Objective |
Convert the entries, from the first line through the line containing "Outline every building", into a Markdown table with the columns Row and Line. Number each line in Row, place the line itself in Line, and omit blank lines.

Input data |
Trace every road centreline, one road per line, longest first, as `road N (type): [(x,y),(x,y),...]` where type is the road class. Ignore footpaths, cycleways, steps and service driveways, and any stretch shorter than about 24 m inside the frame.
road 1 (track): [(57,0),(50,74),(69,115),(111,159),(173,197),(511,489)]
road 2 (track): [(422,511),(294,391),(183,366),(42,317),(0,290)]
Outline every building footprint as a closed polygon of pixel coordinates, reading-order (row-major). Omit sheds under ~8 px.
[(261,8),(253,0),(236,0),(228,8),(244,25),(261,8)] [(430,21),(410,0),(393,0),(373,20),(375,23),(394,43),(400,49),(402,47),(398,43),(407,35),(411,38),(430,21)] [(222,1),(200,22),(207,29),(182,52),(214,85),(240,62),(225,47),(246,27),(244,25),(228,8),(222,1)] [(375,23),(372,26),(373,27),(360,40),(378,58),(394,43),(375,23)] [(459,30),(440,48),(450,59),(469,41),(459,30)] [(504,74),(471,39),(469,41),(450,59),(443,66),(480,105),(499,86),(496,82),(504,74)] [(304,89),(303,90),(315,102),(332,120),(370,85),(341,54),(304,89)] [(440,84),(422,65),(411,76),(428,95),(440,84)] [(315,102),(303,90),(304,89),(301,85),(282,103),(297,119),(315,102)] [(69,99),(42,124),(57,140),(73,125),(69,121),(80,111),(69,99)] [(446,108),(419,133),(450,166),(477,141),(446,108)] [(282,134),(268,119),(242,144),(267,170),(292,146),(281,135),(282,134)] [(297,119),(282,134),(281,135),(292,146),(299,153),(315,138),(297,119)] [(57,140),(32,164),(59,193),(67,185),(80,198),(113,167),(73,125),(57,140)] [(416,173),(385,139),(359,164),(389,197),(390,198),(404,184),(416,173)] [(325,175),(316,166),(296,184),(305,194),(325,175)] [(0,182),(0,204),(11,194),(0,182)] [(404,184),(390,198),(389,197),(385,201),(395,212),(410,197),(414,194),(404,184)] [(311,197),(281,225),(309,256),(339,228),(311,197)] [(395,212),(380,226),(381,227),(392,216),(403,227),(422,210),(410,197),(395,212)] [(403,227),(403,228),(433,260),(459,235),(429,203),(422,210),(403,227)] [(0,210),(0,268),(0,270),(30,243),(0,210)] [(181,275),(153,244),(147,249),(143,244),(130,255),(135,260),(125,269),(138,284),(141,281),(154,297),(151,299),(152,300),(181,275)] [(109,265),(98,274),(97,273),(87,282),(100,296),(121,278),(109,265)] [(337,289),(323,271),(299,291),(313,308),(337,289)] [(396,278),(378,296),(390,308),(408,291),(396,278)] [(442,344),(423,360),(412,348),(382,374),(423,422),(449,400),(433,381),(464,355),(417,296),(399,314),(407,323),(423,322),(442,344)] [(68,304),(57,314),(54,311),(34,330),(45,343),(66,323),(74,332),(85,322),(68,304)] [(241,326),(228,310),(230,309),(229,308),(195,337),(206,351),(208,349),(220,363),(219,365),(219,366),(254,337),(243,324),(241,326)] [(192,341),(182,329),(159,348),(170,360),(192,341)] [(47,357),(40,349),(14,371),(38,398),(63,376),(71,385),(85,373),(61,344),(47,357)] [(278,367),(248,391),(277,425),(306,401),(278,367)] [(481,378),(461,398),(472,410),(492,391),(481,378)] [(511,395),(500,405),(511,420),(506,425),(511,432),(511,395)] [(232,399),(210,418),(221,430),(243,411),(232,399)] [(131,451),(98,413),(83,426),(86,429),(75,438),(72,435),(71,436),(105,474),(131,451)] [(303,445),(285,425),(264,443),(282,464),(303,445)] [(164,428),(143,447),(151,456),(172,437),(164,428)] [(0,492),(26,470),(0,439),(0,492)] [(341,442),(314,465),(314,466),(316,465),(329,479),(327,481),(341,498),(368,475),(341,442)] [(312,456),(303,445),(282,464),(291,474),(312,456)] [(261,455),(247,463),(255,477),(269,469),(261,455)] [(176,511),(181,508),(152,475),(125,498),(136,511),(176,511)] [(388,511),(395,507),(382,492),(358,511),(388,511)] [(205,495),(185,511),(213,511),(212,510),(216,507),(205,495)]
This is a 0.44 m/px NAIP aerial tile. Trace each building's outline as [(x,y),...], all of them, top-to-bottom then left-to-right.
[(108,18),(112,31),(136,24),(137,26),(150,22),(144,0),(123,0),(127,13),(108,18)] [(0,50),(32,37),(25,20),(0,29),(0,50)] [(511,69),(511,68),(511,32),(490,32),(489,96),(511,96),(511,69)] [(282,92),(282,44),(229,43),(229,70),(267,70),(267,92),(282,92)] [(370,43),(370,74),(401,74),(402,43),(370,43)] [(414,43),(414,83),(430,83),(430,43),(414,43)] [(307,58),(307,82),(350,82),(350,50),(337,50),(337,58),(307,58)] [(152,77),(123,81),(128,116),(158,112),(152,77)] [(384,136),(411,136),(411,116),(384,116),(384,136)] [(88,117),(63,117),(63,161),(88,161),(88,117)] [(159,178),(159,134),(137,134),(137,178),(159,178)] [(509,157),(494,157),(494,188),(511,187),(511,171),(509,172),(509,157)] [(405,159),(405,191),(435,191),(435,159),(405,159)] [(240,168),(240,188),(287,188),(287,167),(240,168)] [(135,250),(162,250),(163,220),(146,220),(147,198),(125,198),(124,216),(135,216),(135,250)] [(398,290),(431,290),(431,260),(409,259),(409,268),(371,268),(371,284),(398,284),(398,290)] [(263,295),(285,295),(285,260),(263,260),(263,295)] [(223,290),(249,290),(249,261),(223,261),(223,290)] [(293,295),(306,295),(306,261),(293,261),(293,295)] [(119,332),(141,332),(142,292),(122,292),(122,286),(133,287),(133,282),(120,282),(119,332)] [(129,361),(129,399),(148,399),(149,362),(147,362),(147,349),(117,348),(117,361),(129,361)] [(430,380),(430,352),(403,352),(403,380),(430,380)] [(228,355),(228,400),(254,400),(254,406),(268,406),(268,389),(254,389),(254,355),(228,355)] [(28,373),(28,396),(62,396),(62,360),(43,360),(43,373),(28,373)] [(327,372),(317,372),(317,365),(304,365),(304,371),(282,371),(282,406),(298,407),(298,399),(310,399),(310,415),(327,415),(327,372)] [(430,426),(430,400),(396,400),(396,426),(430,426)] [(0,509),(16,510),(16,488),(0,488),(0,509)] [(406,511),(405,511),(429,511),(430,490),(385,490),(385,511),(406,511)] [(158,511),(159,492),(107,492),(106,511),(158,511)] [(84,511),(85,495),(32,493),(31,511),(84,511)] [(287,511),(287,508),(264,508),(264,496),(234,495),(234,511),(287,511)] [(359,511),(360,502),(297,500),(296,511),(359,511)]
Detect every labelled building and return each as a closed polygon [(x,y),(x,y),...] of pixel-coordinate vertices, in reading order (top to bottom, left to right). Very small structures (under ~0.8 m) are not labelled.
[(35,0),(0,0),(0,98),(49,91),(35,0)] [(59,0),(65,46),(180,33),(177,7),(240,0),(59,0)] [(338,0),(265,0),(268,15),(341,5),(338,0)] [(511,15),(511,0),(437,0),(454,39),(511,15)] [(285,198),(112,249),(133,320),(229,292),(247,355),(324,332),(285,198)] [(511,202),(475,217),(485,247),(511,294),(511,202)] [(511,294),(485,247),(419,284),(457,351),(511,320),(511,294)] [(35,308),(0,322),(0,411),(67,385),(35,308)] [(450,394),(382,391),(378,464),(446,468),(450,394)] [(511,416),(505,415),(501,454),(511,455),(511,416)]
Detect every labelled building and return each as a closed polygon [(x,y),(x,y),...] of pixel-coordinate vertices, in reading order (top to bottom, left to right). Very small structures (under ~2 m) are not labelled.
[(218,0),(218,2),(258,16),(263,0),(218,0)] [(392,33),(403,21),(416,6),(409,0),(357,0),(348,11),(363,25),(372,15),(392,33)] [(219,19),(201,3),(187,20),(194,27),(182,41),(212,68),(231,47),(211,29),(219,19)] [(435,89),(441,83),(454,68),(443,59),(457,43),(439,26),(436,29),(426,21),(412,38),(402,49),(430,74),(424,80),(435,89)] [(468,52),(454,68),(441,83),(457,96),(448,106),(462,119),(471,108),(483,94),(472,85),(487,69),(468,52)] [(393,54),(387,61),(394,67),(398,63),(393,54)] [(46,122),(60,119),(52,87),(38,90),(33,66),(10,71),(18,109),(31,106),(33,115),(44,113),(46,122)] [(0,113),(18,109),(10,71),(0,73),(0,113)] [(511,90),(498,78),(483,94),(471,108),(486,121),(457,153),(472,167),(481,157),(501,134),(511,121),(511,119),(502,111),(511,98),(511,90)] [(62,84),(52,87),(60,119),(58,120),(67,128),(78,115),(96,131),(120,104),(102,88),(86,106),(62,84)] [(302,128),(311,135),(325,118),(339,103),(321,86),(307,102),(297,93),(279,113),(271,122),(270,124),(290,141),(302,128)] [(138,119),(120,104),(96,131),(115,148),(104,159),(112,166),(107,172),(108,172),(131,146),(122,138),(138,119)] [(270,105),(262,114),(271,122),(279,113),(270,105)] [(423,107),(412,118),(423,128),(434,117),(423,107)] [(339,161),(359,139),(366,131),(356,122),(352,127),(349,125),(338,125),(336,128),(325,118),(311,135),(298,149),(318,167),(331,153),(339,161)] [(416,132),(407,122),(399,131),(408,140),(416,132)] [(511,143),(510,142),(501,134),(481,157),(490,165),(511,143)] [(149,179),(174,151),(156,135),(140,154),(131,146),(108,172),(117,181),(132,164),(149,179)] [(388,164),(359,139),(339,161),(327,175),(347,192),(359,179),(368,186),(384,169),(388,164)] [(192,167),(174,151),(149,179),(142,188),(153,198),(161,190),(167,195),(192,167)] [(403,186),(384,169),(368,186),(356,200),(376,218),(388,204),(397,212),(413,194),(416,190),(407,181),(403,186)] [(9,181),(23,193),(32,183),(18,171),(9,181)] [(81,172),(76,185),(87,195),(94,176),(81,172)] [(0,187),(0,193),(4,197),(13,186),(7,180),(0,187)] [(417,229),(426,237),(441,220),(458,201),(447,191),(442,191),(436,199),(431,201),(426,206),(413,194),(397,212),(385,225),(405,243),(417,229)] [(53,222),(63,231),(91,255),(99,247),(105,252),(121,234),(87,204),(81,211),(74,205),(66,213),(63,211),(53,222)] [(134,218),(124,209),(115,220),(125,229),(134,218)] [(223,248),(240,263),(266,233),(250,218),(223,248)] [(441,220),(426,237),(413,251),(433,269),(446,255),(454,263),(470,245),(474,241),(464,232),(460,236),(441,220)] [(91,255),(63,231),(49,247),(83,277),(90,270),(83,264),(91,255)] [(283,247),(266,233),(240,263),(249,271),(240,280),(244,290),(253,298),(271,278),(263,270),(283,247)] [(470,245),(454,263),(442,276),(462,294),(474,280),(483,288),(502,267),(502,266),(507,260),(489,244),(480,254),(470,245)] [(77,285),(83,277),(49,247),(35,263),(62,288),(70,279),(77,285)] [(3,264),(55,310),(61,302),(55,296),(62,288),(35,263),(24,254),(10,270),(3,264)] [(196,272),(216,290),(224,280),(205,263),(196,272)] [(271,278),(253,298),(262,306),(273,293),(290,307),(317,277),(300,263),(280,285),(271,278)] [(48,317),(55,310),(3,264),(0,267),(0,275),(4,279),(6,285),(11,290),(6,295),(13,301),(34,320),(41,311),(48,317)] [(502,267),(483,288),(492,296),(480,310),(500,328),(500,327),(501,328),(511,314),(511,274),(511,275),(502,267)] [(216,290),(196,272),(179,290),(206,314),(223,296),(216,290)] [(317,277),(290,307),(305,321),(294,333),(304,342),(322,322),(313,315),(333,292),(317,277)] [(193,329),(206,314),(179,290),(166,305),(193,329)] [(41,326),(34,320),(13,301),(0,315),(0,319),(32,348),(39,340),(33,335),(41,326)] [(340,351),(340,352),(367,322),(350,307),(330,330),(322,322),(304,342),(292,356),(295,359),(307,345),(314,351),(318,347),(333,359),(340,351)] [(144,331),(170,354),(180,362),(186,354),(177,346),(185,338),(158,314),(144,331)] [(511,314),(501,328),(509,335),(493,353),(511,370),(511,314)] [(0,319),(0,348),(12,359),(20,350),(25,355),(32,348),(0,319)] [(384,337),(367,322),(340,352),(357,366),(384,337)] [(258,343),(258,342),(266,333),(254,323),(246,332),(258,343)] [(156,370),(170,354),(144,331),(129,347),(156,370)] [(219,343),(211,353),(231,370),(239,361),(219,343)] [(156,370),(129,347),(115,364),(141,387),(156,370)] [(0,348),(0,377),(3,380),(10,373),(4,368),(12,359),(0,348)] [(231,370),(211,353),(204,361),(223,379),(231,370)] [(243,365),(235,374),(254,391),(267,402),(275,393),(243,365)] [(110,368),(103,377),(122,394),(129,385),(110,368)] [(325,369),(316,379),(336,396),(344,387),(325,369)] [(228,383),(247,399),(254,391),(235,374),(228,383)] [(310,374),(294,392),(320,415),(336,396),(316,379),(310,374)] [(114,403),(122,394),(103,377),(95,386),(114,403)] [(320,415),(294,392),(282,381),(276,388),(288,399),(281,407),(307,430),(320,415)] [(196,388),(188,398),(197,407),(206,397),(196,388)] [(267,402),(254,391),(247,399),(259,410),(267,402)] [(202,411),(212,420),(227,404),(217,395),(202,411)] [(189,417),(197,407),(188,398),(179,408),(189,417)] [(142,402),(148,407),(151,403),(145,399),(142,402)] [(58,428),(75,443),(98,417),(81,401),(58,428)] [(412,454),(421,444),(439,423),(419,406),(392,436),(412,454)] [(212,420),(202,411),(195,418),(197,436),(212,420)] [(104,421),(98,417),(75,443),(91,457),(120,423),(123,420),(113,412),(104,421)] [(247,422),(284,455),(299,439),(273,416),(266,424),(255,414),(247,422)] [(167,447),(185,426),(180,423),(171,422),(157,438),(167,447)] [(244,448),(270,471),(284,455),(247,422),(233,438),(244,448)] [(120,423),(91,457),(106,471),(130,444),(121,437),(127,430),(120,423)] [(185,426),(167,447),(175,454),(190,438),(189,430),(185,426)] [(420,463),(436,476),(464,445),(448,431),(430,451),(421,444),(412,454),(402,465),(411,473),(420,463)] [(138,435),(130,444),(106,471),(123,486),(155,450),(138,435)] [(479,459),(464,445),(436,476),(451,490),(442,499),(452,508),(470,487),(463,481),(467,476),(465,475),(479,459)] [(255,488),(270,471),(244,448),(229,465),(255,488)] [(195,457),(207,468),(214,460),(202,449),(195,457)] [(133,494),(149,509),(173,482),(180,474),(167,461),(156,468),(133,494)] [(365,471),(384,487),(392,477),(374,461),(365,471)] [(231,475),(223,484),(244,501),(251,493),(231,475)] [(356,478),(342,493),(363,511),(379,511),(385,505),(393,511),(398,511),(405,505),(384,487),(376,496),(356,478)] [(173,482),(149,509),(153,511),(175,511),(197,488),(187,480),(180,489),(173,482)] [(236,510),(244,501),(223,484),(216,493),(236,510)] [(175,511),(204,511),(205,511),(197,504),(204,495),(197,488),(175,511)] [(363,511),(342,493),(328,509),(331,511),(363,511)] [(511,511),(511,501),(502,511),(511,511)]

Solution to this task |
| Row | Line |
|---|---|
| 1 | Trace every road centreline, one road per line, longest first, as `road N (type): [(x,y),(x,y),...]` where type is the road class. Ignore footpaths, cycleways, steps and service driveways, and any stretch shorter than about 24 m inside the frame. |
| 2 | road 1 (track): [(57,0),(50,74),(69,115),(111,159),(173,197),(511,489)] |
| 3 | road 2 (track): [(422,511),(294,391),(183,366),(42,317),(0,290)] |
| 4 | Outline every building footprint as a closed polygon of pixel coordinates, reading-order (row-major). Omit sheds under ~8 px. |